<<<<

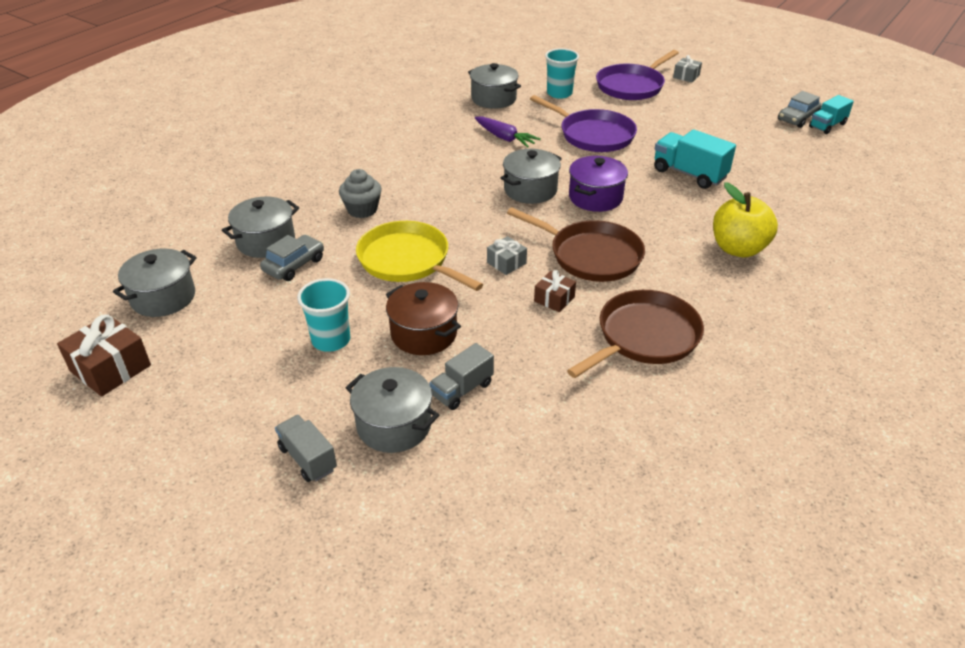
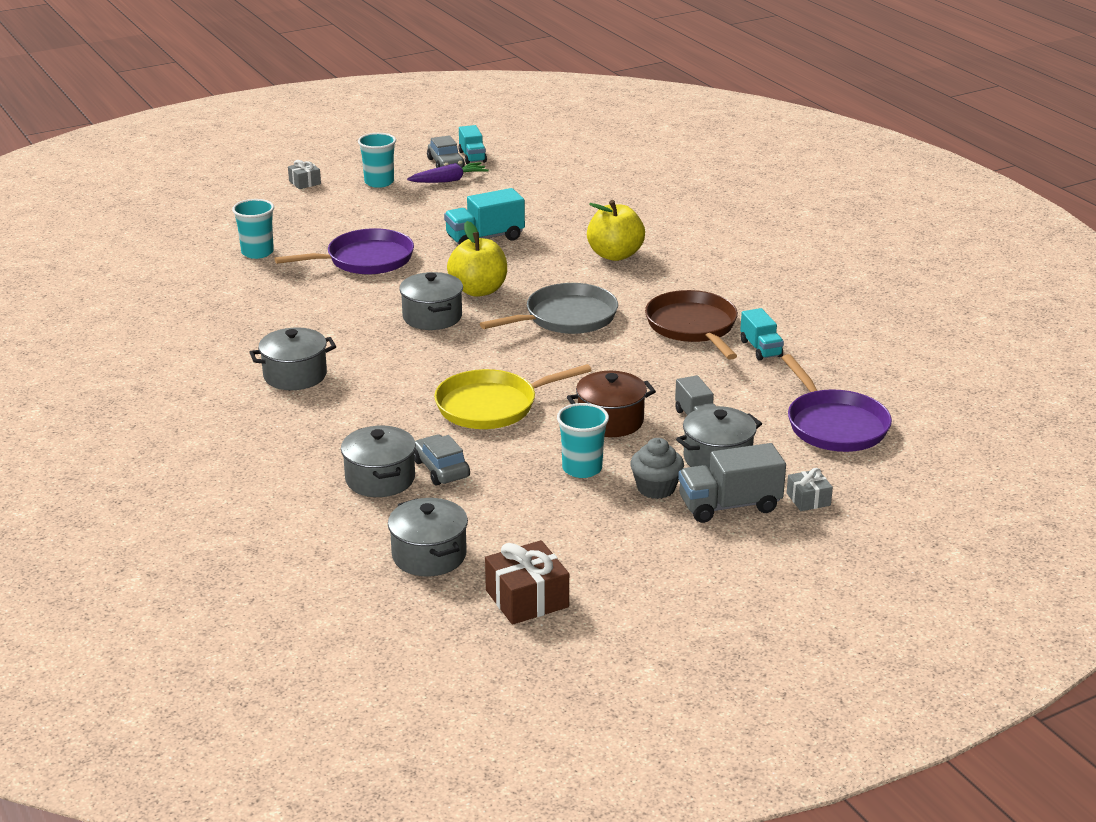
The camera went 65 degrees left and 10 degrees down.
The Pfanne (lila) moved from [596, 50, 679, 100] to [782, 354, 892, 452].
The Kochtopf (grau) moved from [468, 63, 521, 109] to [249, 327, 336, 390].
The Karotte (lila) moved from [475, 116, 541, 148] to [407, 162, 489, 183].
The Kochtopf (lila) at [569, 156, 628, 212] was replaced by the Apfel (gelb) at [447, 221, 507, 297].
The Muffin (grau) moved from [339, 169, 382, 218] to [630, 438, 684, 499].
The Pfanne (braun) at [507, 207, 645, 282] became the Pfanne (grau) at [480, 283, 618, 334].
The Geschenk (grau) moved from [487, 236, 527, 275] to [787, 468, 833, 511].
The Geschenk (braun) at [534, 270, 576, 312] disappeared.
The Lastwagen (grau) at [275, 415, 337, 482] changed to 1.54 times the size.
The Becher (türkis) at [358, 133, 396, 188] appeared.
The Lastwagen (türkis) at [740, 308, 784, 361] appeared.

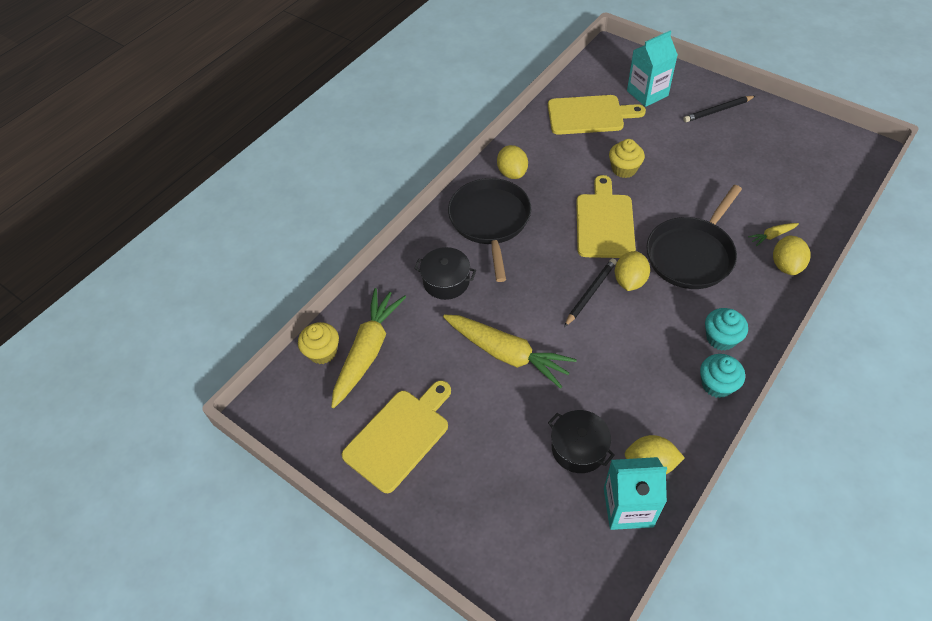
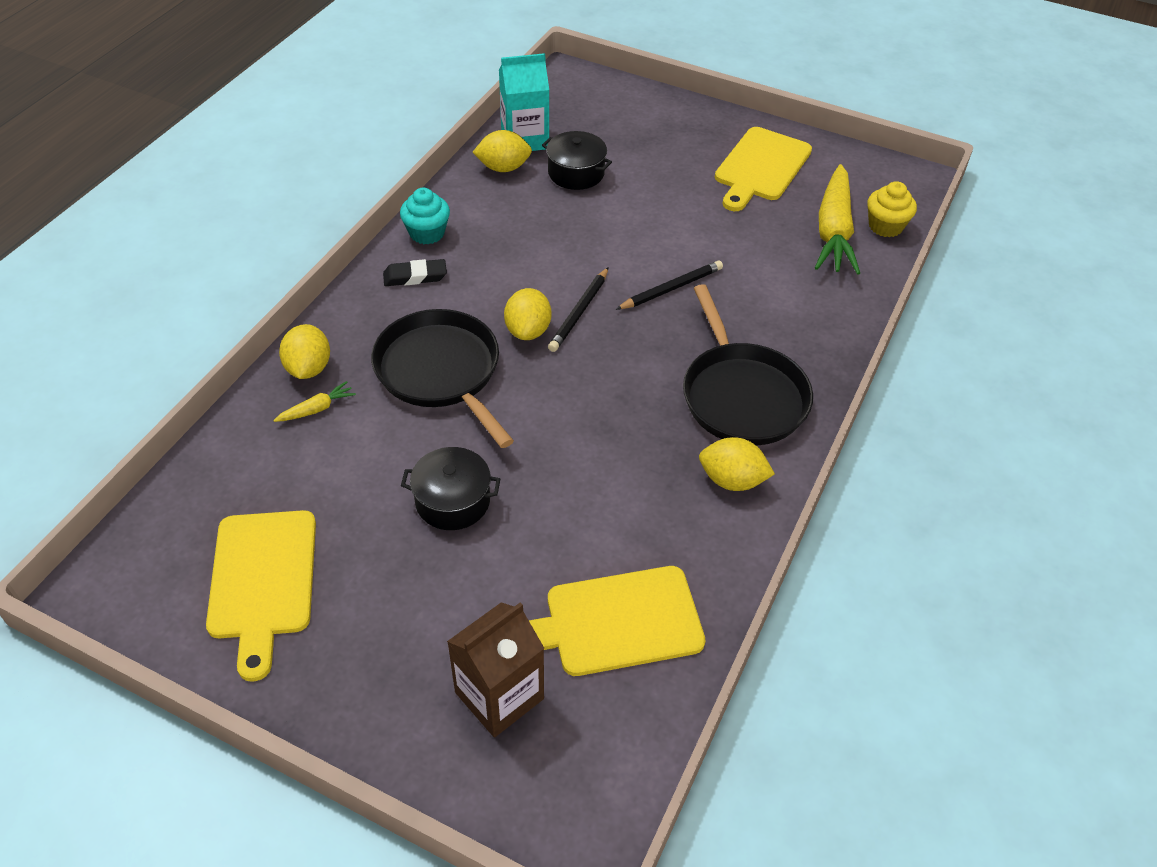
The camera went 165 degrees right and 5 degrees down.
The Getränkekarton (türkis) at [627, 31, 678, 107] became the Getränkekarton (braun) at [447, 602, 544, 737].
The Bleistift (schwarz) moved from [683, 96, 755, 122] to [615, 260, 723, 310].
The Muffin (gelb) at [609, 139, 645, 178] disappeared.
The Zitrone (gelb) at [497, 145, 528, 179] turned 45 degrees counterclockwise.
The Schneidebrett (gelb) moved from [576, 175, 636, 258] to [206, 510, 316, 682].
The Pfanne (schwarz) at [646, 185, 742, 289] turned 60 degrees counterclockwise.
The Kochtopf (schwarz) moved from [414, 247, 476, 300] to [401, 447, 500, 530].
The Muffin (türkis) at [705, 308, 748, 351] was replaced by the Radiergummi (schwarz) at [383, 259, 447, 286].
The Karotte (gelb) at [443, 314, 577, 389] disappeared.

>>>>

What to work on:
Only the lines from the one containing "The Pfanne (braun)" through the end of the listing should be output, word for word and inclusive; keep pictures out.

Solution to the problem:
The Pfanne (braun) at [507, 207, 645, 282] became the Pfanne (grau) at [480, 283, 618, 334].
The Geschenk (grau) moved from [487, 236, 527, 275] to [787, 468, 833, 511].
The Geschenk (braun) at [534, 270, 576, 312] disappeared.
The Lastwagen (grau) at [275, 415, 337, 482] changed to 1.54 times the size.
The Becher (türkis) at [358, 133, 396, 188] appeared.
The Lastwagen (türkis) at [740, 308, 784, 361] appeared.

The camera went 165 degrees right and 5 degrees down.
The Getränkekarton (türkis) at [627, 31, 678, 107] became the Getränkekarton (braun) at [447, 602, 544, 737].
The Bleistift (schwarz) moved from [683, 96, 755, 122] to [615, 260, 723, 310].
The Muffin (gelb) at [609, 139, 645, 178] disappeared.
The Zitrone (gelb) at [497, 145, 528, 179] turned 45 degrees counterclockwise.
The Schneidebrett (gelb) moved from [576, 175, 636, 258] to [206, 510, 316, 682].
The Pfanne (schwarz) at [646, 185, 742, 289] turned 60 degrees counterclockwise.
The Kochtopf (schwarz) moved from [414, 247, 476, 300] to [401, 447, 500, 530].
The Muffin (türkis) at [705, 308, 748, 351] was replaced by the Radiergummi (schwarz) at [383, 259, 447, 286].
The Karotte (gelb) at [443, 314, 577, 389] disappeared.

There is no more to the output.